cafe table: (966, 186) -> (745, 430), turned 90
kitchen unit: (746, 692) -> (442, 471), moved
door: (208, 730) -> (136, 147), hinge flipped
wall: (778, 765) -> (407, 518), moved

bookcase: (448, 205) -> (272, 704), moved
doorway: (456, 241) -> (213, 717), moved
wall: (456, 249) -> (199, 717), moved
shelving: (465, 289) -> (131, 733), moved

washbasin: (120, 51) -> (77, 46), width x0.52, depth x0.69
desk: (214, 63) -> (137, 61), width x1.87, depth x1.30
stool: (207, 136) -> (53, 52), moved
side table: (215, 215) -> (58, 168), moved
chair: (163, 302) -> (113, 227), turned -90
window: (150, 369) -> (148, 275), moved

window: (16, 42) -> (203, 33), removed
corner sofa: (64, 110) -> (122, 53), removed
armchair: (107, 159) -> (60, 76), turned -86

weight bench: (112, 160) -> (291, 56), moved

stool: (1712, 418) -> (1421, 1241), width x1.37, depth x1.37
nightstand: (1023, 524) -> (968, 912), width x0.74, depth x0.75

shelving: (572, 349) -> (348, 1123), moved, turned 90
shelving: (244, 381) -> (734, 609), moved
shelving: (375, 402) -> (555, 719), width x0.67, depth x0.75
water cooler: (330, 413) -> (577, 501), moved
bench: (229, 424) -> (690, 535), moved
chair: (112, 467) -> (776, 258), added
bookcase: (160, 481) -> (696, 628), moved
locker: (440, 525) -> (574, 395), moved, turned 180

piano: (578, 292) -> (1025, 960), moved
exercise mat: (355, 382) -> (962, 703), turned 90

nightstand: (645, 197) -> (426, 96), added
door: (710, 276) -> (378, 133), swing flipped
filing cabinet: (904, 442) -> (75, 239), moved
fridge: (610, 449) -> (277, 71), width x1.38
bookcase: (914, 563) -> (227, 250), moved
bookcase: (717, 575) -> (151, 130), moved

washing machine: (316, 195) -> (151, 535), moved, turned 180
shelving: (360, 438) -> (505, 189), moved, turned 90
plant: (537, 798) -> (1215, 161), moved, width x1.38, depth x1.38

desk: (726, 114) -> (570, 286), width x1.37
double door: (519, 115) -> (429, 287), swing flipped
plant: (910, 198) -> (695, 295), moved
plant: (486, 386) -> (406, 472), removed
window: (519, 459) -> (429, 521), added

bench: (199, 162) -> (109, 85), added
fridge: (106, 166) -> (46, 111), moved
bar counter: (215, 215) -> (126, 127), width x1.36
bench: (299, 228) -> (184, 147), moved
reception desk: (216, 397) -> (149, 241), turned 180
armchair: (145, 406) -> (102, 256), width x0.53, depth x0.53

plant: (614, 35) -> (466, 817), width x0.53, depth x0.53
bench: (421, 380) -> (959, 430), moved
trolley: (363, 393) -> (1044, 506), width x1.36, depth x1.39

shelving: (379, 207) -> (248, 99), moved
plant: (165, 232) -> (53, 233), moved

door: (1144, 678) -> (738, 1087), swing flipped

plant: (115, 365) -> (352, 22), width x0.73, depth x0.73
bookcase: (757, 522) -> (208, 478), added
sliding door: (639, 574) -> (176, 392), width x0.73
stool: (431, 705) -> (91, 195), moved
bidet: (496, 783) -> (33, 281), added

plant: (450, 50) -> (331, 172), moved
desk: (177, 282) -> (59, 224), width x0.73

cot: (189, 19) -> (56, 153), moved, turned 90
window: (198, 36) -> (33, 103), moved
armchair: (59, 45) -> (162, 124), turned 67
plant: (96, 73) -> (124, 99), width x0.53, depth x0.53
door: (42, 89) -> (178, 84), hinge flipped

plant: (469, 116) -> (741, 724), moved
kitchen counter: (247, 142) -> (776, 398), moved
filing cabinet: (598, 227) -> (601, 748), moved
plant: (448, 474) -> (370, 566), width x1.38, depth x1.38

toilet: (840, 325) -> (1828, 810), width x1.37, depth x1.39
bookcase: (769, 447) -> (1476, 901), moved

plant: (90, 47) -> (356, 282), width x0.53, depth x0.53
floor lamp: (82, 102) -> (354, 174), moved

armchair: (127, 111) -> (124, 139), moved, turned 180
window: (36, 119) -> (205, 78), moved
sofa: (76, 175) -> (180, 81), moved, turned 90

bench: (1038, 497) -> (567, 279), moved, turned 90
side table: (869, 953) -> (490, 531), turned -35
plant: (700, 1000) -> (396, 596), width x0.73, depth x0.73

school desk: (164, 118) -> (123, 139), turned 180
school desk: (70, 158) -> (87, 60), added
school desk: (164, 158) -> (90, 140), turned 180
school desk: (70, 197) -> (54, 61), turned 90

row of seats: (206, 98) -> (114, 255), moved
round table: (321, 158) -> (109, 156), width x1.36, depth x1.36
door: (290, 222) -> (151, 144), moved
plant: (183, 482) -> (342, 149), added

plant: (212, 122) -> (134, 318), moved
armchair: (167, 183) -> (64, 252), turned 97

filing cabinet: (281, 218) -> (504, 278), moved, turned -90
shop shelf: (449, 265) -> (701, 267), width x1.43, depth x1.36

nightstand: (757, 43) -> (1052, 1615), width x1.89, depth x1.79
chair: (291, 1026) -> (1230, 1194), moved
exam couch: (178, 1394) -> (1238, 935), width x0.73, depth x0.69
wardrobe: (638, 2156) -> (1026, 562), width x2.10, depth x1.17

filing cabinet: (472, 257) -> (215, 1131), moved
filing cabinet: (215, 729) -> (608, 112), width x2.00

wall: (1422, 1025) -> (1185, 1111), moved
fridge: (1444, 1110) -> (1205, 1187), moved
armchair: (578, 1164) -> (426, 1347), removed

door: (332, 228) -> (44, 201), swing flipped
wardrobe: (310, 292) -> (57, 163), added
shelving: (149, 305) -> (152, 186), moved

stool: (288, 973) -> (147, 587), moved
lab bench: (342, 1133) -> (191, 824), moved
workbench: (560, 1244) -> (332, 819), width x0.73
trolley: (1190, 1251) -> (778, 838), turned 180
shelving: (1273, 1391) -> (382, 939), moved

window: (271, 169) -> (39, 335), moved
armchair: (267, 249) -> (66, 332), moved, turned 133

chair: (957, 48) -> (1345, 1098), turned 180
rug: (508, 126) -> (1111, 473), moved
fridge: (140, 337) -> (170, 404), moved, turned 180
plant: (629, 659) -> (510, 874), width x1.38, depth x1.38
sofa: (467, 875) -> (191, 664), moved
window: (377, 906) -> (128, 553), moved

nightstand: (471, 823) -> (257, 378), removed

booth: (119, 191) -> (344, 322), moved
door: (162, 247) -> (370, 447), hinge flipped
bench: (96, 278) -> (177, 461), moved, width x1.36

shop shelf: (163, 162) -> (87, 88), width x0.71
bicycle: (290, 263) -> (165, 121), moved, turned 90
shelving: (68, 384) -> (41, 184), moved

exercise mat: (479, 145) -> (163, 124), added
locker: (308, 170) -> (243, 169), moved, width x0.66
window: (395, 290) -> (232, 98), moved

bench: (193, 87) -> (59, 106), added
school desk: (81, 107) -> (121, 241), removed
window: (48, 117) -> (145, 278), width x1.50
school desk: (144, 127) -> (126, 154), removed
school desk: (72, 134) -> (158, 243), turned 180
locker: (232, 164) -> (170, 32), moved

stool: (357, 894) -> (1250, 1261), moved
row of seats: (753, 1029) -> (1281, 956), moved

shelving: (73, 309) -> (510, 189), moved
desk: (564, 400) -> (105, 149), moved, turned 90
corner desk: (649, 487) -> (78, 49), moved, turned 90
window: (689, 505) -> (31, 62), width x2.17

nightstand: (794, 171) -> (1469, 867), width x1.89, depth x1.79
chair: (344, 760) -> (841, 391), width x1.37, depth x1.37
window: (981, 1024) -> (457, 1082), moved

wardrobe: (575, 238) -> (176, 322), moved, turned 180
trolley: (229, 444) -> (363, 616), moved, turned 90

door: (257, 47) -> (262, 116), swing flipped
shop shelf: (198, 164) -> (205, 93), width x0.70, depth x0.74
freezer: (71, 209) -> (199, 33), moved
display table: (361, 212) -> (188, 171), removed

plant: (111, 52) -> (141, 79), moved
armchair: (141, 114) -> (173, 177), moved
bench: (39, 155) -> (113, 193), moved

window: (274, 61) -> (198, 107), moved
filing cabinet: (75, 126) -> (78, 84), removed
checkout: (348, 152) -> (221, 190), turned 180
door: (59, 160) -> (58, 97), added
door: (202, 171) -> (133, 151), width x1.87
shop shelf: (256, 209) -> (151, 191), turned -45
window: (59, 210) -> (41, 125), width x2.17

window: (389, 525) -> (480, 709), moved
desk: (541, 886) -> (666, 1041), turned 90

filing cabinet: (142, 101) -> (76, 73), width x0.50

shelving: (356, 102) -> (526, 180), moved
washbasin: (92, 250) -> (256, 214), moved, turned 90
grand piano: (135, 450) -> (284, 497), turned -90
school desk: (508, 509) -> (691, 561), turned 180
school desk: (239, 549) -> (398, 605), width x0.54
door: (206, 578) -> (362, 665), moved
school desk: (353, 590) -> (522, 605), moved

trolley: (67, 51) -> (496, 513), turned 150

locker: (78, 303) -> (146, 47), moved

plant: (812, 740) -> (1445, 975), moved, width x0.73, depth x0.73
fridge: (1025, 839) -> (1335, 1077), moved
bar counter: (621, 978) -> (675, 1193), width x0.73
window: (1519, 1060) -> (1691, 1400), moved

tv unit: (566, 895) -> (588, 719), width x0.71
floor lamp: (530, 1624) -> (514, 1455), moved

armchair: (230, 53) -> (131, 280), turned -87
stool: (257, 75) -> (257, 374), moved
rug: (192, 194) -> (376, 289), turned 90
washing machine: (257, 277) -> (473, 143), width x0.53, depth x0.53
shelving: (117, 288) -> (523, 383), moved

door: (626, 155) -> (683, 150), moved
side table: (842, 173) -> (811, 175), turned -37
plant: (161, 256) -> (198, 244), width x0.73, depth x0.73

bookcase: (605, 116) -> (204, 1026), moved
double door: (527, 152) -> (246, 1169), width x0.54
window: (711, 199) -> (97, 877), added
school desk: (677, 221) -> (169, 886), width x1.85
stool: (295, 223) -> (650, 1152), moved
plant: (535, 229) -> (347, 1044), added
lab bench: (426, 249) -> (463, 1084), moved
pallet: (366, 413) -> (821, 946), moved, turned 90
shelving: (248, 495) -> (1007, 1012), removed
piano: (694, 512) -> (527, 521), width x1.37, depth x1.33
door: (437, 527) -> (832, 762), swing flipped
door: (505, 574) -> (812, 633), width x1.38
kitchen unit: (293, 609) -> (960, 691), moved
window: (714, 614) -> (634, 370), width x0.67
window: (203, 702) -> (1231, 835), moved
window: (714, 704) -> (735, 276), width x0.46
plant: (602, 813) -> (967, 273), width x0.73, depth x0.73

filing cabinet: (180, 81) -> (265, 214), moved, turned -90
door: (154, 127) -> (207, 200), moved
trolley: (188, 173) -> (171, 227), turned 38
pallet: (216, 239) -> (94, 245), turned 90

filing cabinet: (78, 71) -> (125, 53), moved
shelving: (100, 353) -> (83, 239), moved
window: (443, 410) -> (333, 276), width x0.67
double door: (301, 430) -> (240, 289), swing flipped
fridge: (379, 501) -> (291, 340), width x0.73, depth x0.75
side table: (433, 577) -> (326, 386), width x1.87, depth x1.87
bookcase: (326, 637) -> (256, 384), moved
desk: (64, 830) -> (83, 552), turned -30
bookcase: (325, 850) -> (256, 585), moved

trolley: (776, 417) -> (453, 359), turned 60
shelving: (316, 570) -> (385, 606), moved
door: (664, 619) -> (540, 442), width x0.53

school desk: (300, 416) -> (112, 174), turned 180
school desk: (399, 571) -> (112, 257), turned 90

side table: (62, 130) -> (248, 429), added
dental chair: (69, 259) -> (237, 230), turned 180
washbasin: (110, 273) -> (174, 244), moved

**Job item**: Beginning with the line that has "filing cabinet: (215, 729)" and ending with the line that has "desk: (564, 400)", set down the lines above exactly and include no others.

**Response to the task**:
filing cabinet: (215, 729) -> (608, 112), width x2.00

wall: (1422, 1025) -> (1185, 1111), moved
fridge: (1444, 1110) -> (1205, 1187), moved
armchair: (578, 1164) -> (426, 1347), removed

door: (332, 228) -> (44, 201), swing flipped
wardrobe: (310, 292) -> (57, 163), added
shelving: (149, 305) -> (152, 186), moved

stool: (288, 973) -> (147, 587), moved
lab bench: (342, 1133) -> (191, 824), moved
workbench: (560, 1244) -> (332, 819), width x0.73
trolley: (1190, 1251) -> (778, 838), turned 180
shelving: (1273, 1391) -> (382, 939), moved

window: (271, 169) -> (39, 335), moved
armchair: (267, 249) -> (66, 332), moved, turned 133

chair: (957, 48) -> (1345, 1098), turned 180
rug: (508, 126) -> (1111, 473), moved
fridge: (140, 337) -> (170, 404), moved, turned 180
plant: (629, 659) -> (510, 874), width x1.38, depth x1.38
sofa: (467, 875) -> (191, 664), moved
window: (377, 906) -> (128, 553), moved

nightstand: (471, 823) -> (257, 378), removed

booth: (119, 191) -> (344, 322), moved
door: (162, 247) -> (370, 447), hinge flipped
bench: (96, 278) -> (177, 461), moved, width x1.36

shop shelf: (163, 162) -> (87, 88), width x0.71
bicycle: (290, 263) -> (165, 121), moved, turned 90
shelving: (68, 384) -> (41, 184), moved

exercise mat: (479, 145) -> (163, 124), added
locker: (308, 170) -> (243, 169), moved, width x0.66
window: (395, 290) -> (232, 98), moved

bench: (193, 87) -> (59, 106), added
school desk: (81, 107) -> (121, 241), removed
window: (48, 117) -> (145, 278), width x1.50
school desk: (144, 127) -> (126, 154), removed
school desk: (72, 134) -> (158, 243), turned 180
locker: (232, 164) -> (170, 32), moved

stool: (357, 894) -> (1250, 1261), moved
row of seats: (753, 1029) -> (1281, 956), moved

shelving: (73, 309) -> (510, 189), moved
desk: (564, 400) -> (105, 149), moved, turned 90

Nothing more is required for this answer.